Data section
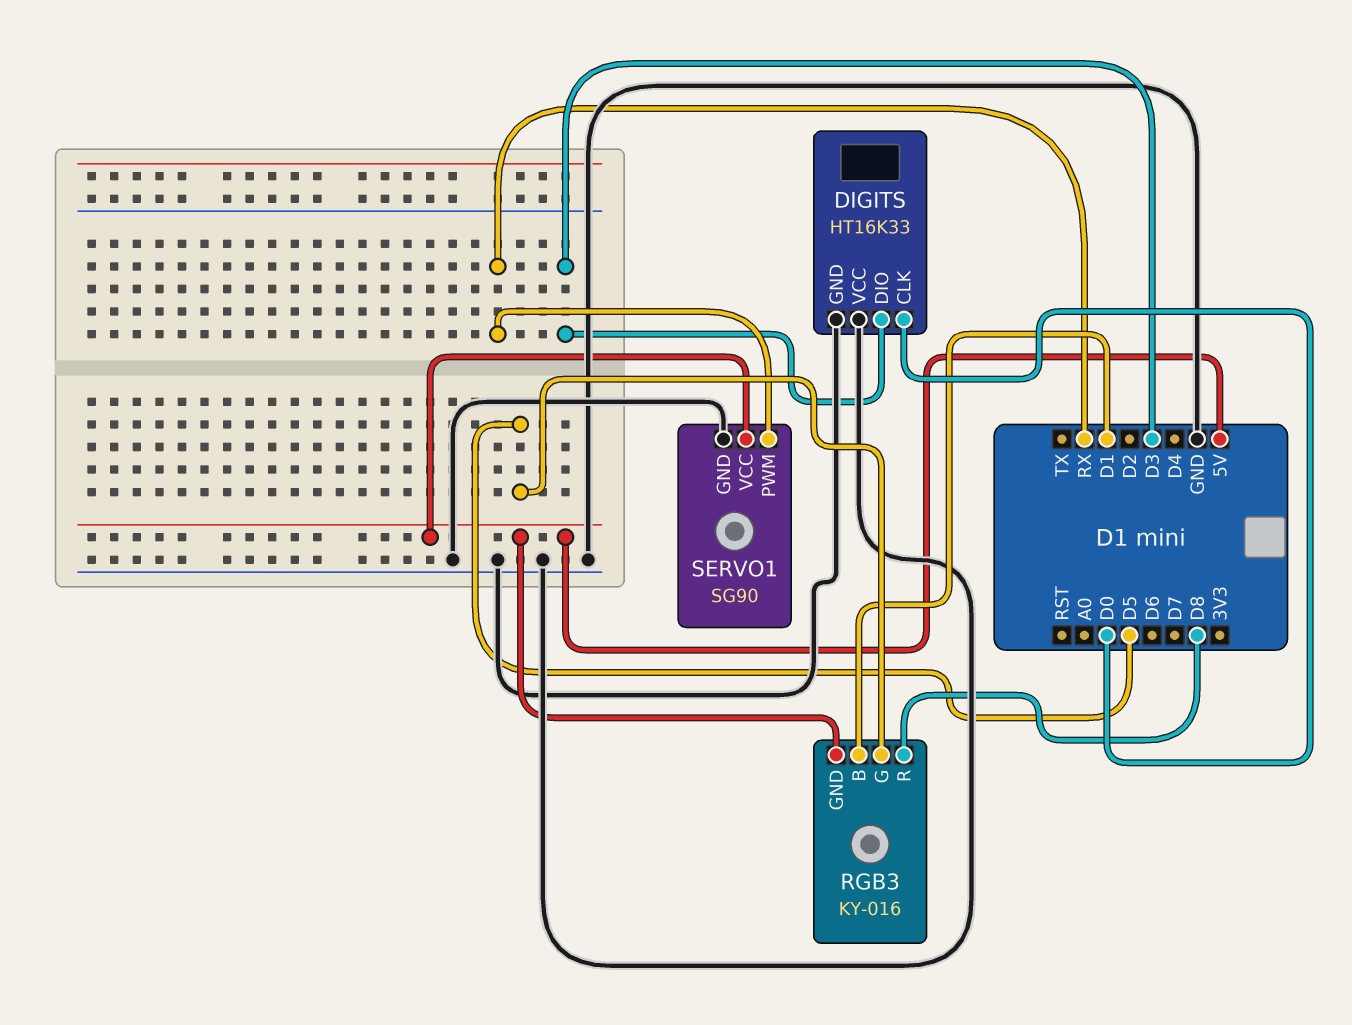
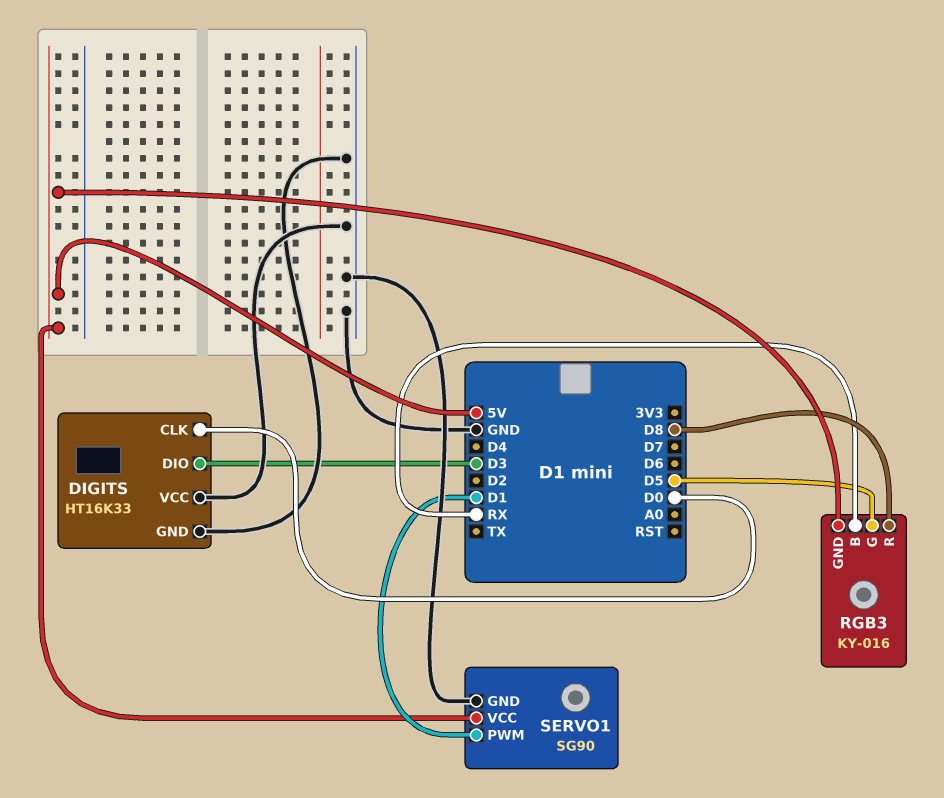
RGB3 pin B: D1 -> RX
SERVO1 pin PWM: RX -> D1

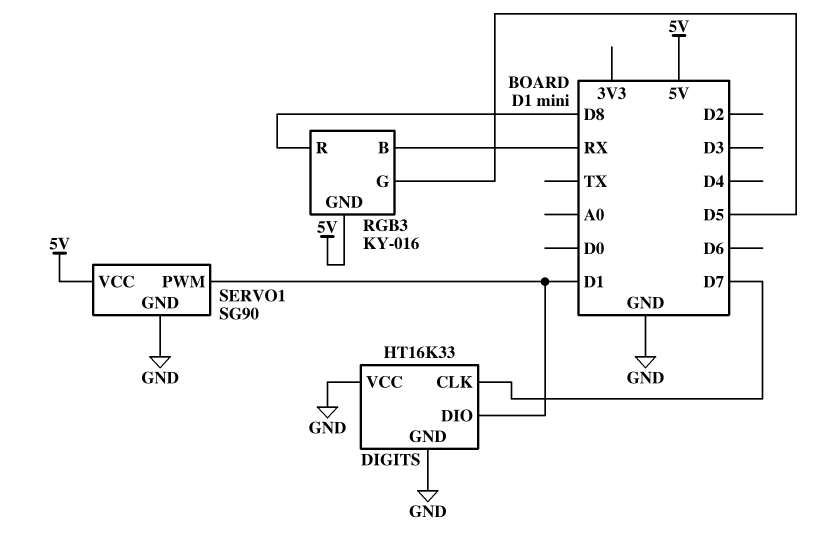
DIGITS pin CLK: D0 -> D7
DIGITS pin DIO: D3 -> D1

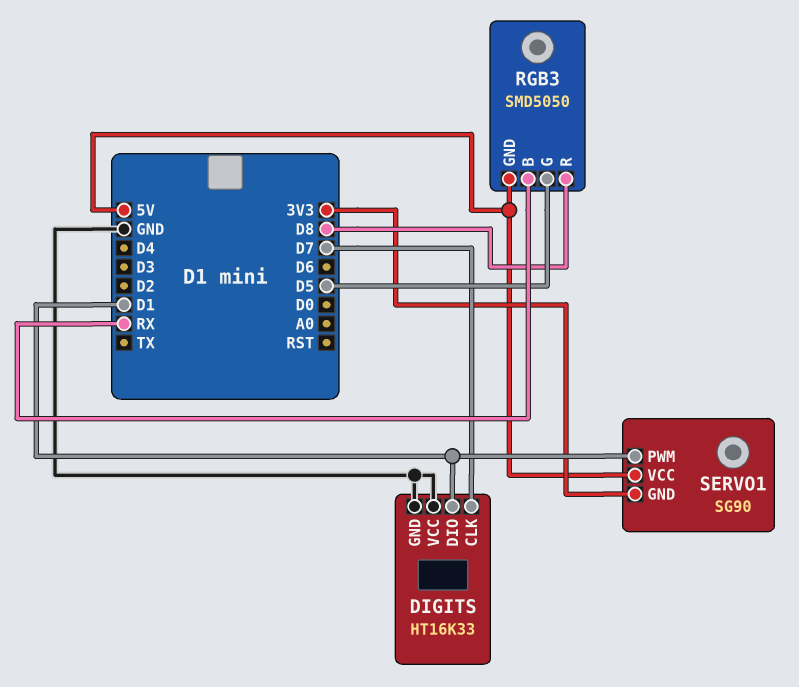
RGB3: KY-016 -> SMD5050
SERVO1 pin GND: GND -> 3V3

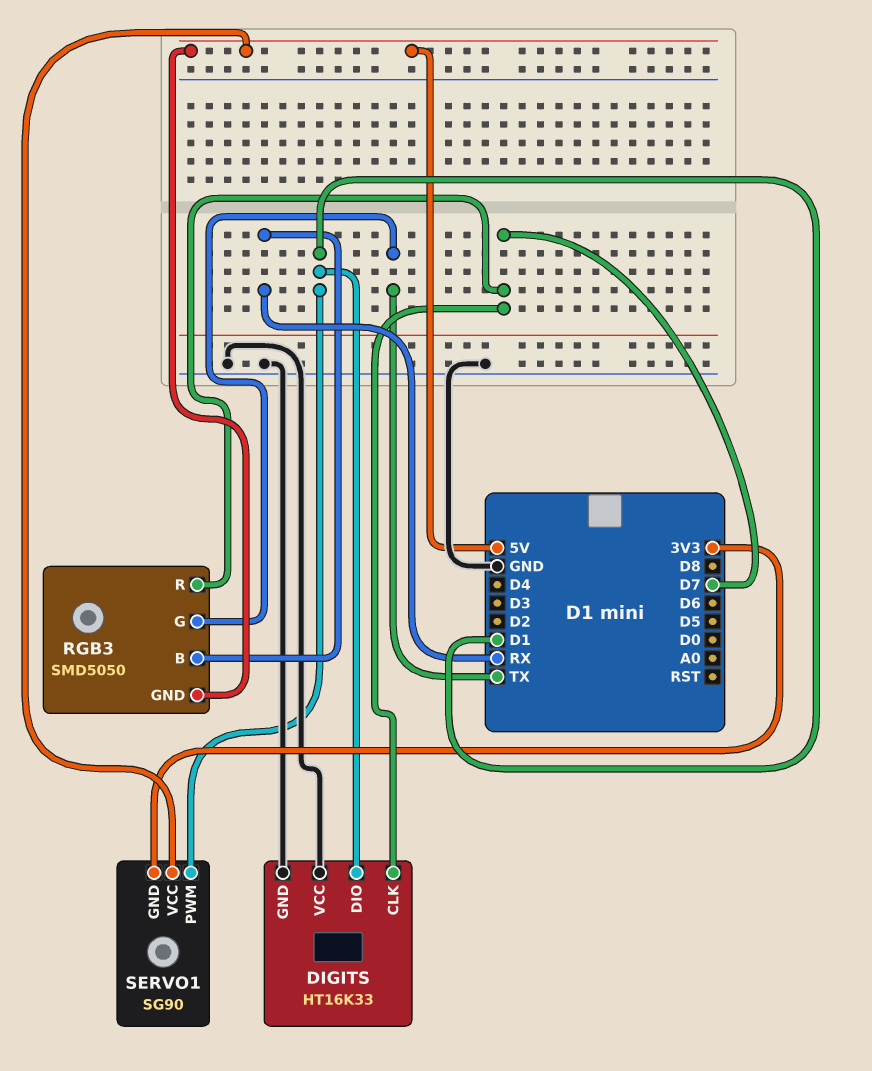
RGB3 pin G: D5 -> TX
RGB3 pin R: D8 -> D7

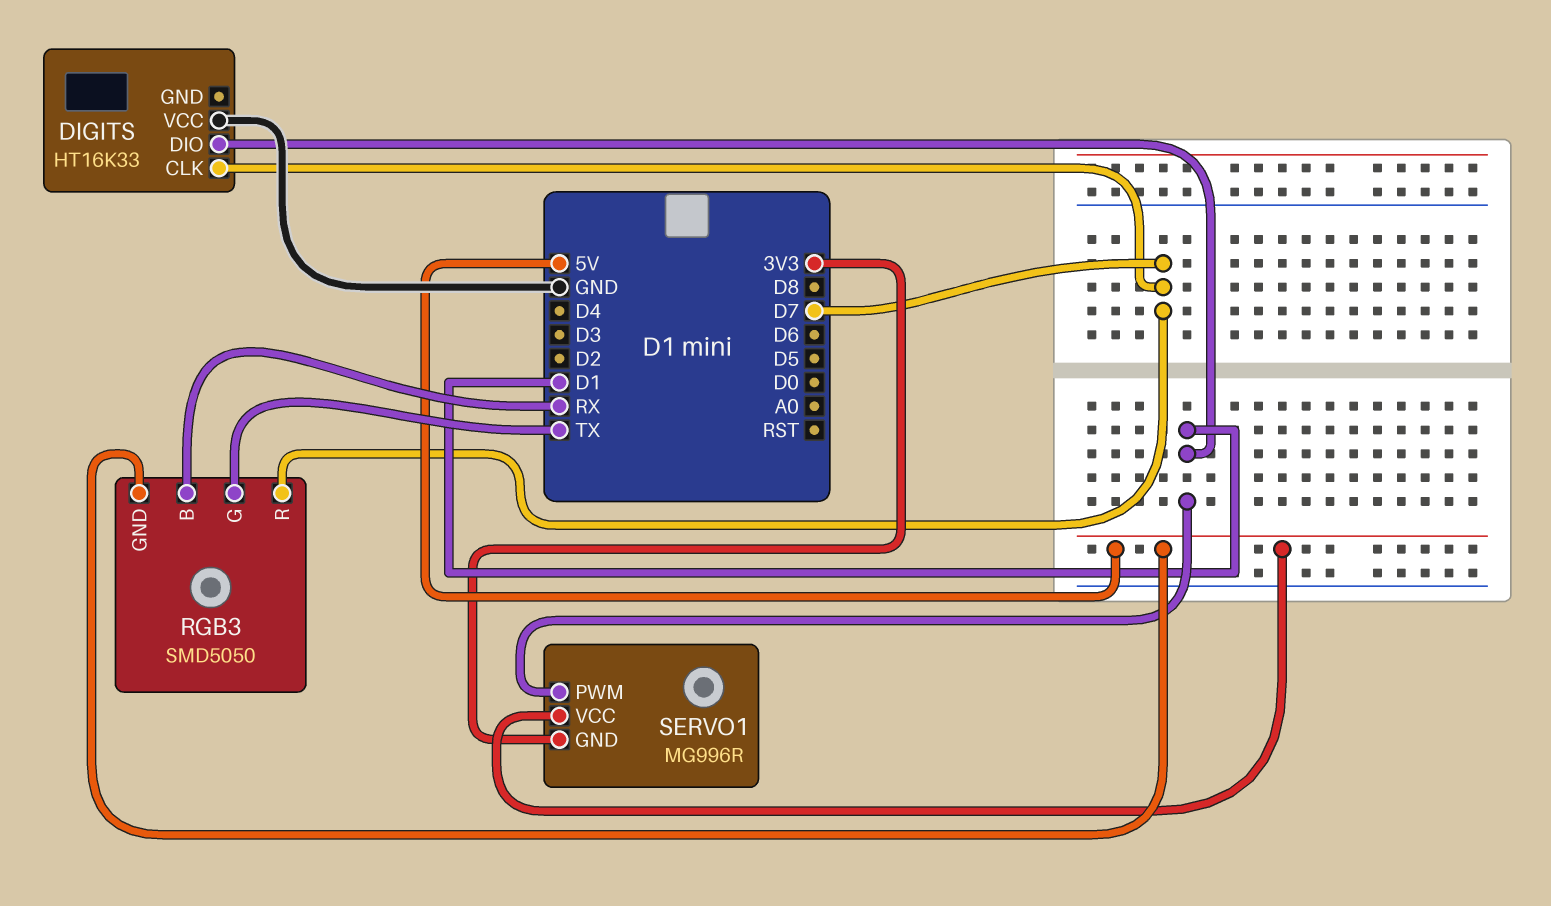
DIGITS pin GND: GND -> none
SERVO1: SG90 -> MG996R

Requirement
What the response needs is every entry, repeated exactly, and none of the pictures.

Task response
RGB3 pin B: D1 -> RX
SERVO1 pin PWM: RX -> D1

DIGITS pin CLK: D0 -> D7
DIGITS pin DIO: D3 -> D1

RGB3: KY-016 -> SMD5050
SERVO1 pin GND: GND -> 3V3

RGB3 pin G: D5 -> TX
RGB3 pin R: D8 -> D7

DIGITS pin GND: GND -> none
SERVO1: SG90 -> MG996R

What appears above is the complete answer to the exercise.